(Scene image comparisons)
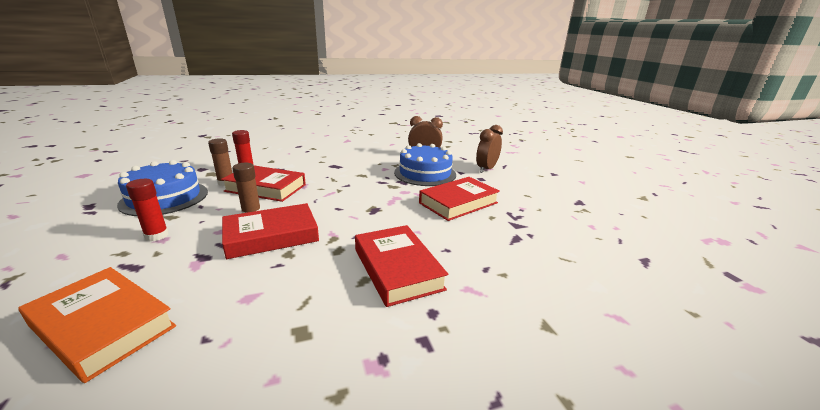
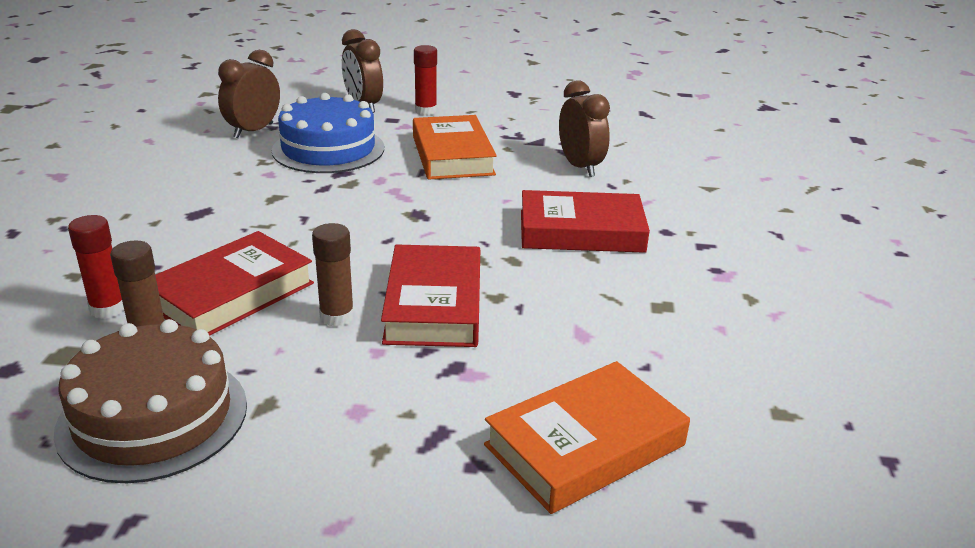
camera: 65 degrees left, 5 degrees up
(157, 236) = (341, 416): red glue stick -> red glue stick (426, 111)
(164, 198) = (153, 417): blue cake -> brown cake
(458, 203) = (452, 155): red book -> orange book
(500, 249) = (580, 167): none -> brown clock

=== EXERCISE ===
Above are records with pictures; repeat the records exactly and leave the pictures out.

=== EXERCISE SOLUTION ===
camera: 65 degrees left, 5 degrees up
(157, 236) = (341, 416): red glue stick -> red glue stick (426, 111)
(164, 198) = (153, 417): blue cake -> brown cake
(458, 203) = (452, 155): red book -> orange book
(500, 249) = (580, 167): none -> brown clock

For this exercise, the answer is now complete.